Find the string "RESET" in the records. Copy each line that has it.

╔══

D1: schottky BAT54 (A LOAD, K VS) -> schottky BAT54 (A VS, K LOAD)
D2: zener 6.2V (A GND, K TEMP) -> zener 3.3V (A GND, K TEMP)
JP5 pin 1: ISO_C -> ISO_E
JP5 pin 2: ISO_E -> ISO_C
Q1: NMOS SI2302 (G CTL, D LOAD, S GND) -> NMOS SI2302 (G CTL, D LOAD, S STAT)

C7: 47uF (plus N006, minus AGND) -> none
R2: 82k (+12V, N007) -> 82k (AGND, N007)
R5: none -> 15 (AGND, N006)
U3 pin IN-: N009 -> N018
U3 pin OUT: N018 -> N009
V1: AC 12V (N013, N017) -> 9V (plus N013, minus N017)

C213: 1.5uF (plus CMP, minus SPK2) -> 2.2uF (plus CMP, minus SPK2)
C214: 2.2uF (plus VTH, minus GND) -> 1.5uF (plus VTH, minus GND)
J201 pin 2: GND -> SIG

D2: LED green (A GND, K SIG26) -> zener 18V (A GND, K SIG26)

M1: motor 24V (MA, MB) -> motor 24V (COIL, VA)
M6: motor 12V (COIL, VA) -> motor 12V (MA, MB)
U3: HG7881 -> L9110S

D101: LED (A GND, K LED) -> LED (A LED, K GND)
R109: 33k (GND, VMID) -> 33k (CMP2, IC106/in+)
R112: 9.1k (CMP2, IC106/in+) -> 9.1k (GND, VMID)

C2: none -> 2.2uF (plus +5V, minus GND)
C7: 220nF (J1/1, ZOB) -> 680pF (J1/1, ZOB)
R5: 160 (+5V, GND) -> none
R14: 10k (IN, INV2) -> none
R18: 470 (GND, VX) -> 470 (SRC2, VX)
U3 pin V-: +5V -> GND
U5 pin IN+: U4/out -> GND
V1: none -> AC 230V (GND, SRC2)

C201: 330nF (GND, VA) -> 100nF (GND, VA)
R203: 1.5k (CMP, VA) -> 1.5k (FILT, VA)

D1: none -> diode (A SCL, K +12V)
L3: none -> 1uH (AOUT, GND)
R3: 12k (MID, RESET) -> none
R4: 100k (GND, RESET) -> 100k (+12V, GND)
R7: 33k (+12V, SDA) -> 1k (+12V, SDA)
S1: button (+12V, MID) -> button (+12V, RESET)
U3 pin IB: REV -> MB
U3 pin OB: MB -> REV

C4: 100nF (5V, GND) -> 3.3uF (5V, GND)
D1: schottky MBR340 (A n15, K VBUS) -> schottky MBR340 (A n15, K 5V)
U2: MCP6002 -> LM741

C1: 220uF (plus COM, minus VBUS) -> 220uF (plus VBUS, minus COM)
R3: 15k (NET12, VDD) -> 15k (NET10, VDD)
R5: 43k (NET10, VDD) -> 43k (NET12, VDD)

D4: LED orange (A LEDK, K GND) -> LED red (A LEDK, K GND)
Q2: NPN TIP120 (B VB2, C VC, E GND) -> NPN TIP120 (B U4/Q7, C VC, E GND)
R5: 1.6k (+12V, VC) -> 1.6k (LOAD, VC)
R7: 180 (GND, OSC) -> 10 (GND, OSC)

╚══

> **FINISHED TASK**
R3: 12k (MID, RESET) -> none
R4: 100k (GND, RESET) -> 100k (+12V, GND)
S1: button (+12V, MID) -> button (+12V, RESET)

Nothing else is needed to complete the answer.